#### Entries supplied
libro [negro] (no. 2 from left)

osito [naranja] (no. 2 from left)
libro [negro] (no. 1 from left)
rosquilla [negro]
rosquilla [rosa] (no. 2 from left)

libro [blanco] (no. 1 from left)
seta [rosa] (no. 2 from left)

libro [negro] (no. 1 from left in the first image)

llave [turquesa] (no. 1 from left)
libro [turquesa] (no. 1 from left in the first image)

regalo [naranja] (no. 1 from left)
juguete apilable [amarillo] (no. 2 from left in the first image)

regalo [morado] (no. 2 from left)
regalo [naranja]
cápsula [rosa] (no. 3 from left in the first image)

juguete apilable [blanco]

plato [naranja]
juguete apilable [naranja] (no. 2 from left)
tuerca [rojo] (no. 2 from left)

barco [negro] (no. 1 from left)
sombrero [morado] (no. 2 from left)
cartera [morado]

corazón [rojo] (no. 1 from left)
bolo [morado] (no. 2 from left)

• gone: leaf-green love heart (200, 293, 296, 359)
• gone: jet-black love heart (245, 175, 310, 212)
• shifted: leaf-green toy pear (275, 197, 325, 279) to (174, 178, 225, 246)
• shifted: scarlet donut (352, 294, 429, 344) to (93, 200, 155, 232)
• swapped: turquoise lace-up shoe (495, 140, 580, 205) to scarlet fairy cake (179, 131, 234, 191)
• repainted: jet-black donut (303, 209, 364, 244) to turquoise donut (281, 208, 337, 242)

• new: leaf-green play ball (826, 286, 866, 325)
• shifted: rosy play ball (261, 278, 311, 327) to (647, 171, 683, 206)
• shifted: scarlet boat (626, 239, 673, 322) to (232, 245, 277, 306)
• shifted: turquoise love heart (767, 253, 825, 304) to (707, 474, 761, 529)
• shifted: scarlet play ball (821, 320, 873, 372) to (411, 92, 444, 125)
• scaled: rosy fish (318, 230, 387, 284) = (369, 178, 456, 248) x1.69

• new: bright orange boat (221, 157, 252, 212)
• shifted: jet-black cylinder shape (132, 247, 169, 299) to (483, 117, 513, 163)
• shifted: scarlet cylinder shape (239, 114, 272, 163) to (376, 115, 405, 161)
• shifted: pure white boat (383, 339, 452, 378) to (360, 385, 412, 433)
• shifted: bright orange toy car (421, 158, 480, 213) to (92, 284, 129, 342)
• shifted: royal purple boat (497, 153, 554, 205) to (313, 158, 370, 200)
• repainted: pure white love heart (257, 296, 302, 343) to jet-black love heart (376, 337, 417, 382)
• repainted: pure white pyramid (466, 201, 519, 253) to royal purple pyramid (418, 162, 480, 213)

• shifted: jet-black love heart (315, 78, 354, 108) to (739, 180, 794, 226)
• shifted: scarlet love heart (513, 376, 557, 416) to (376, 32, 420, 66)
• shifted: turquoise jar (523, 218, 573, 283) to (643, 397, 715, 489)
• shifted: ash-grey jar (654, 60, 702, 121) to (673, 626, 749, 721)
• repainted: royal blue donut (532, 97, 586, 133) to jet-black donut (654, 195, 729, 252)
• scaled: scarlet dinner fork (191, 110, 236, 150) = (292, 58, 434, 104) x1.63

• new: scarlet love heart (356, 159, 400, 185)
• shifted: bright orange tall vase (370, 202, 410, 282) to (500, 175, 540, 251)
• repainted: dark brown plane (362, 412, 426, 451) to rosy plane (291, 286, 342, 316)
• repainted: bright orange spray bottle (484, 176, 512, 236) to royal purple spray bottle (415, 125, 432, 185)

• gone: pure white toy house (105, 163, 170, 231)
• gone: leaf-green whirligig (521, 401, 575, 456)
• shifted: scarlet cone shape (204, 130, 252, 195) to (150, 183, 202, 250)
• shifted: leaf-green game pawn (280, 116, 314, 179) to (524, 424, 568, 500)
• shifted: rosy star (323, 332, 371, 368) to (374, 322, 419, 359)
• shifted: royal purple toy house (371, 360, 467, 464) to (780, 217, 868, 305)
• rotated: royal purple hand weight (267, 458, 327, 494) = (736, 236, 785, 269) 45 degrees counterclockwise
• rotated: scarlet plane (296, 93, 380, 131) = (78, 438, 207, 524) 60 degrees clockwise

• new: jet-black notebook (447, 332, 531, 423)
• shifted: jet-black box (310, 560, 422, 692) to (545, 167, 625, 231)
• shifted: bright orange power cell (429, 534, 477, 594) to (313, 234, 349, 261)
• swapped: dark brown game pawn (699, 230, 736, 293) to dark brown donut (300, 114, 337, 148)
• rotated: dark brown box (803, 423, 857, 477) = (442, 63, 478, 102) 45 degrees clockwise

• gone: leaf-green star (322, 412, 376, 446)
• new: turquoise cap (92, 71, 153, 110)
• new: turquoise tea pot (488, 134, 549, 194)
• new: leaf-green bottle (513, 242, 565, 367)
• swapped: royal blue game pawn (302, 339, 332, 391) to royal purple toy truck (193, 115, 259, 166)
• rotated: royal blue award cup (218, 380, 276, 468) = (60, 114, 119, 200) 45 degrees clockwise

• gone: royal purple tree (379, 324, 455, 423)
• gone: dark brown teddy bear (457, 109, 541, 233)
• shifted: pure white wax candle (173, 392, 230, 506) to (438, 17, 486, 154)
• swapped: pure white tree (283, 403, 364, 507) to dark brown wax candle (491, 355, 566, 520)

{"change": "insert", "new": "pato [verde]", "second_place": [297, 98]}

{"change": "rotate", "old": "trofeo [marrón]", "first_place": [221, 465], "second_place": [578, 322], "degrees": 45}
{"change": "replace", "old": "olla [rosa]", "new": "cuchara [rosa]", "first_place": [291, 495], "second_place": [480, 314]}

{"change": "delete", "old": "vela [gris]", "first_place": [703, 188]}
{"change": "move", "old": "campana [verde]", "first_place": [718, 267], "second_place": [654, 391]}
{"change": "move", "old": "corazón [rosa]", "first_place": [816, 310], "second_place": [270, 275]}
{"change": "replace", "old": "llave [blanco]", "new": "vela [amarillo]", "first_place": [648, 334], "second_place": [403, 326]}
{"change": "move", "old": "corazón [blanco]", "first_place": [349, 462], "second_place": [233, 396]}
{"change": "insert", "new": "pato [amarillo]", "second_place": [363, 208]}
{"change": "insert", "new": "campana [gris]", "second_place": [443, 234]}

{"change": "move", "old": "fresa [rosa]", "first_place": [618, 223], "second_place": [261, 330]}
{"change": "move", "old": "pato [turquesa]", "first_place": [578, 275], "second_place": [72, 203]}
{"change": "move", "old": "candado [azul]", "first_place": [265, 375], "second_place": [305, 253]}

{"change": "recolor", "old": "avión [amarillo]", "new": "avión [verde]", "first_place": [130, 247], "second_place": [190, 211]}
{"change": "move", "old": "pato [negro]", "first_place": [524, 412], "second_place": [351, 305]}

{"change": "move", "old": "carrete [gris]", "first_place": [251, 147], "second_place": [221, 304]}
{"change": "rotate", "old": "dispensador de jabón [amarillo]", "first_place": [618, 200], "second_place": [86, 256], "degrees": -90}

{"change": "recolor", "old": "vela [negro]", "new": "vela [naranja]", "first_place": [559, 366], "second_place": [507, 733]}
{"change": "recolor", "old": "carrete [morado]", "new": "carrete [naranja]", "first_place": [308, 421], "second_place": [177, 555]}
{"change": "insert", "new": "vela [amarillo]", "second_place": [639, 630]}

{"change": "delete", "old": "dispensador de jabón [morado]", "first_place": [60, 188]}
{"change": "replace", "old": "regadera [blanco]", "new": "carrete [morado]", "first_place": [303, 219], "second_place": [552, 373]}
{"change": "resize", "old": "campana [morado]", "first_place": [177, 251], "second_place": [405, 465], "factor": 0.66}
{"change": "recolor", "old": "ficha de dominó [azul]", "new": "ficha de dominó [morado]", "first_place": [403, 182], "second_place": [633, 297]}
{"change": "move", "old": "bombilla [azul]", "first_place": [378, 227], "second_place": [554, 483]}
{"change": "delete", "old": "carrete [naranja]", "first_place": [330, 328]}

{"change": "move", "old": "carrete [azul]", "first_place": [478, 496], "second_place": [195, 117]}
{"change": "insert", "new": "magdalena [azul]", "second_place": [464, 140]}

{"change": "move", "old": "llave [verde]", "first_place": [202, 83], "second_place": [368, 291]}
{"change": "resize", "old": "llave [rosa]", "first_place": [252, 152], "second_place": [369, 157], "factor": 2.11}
########
What is being asked. Retype the first line of the entries and every line after it, please, through the line that contains "200, 155, 232)". Add nothing.

Exercise solution.
libro [negro] (no. 2 from left)

osito [naranja] (no. 2 from left)
libro [negro] (no. 1 from left)
rosquilla [negro]
rosquilla [rosa] (no. 2 from left)

libro [blanco] (no. 1 from left)
seta [rosa] (no. 2 from left)

libro [negro] (no. 1 from left in the first image)

llave [turquesa] (no. 1 from left)
libro [turquesa] (no. 1 from left in the first image)

regalo [naranja] (no. 1 from left)
juguete apilable [amarillo] (no. 2 from left in the first image)

regalo [morado] (no. 2 from left)
regalo [naranja]
cápsula [rosa] (no. 3 from left in the first image)

juguete apilable [blanco]

plato [naranja]
juguete apilable [naranja] (no. 2 from left)
tuerca [rojo] (no. 2 from left)

barco [negro] (no. 1 from left)
sombrero [morado] (no. 2 from left)
cartera [morado]

corazón [rojo] (no. 1 from left)
bolo [morado] (no. 2 from left)

• gone: leaf-green love heart (200, 293, 296, 359)
• gone: jet-black love heart (245, 175, 310, 212)
• shifted: leaf-green toy pear (275, 197, 325, 279) to (174, 178, 225, 246)
• shifted: scarlet donut (352, 294, 429, 344) to (93, 200, 155, 232)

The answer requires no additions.